+++ Record excerpts +++
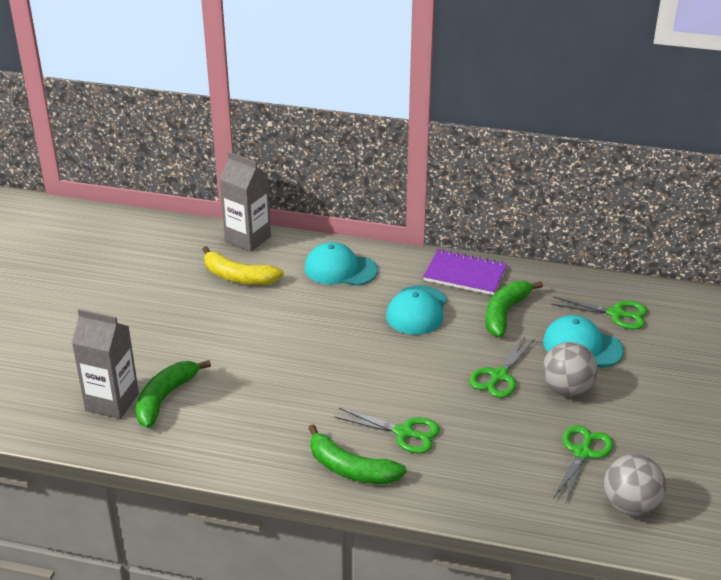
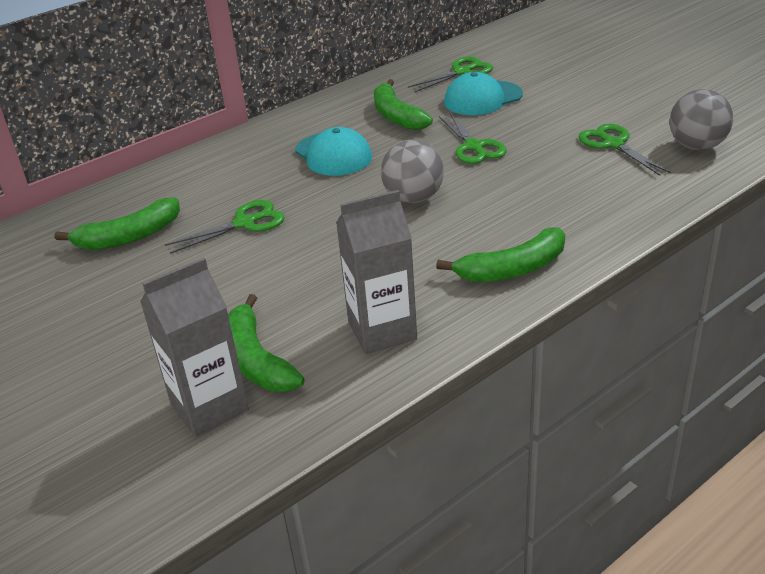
camera: 50 degrees left, 0 degrees up
(238, 277) = (129, 236): yellow banana -> green banana
(248, 239) = (78, 209): grey carton -> grey carton (382, 330)
(340, 269) = (213, 173): turquoise cap -> none
(404, 433) = (494, 221): green scissors -> green scissors (245, 223)
(465, 274) = (318, 115): purple notebook -> none
(566, 389) = (528, 123): grey ball -> grey ball (413, 198)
+++
What is being asked
Search the data above for the string "none" and return every line that has it.

Response area
(340, 269) = (213, 173): turquoise cap -> none
(465, 274) = (318, 115): purple notebook -> none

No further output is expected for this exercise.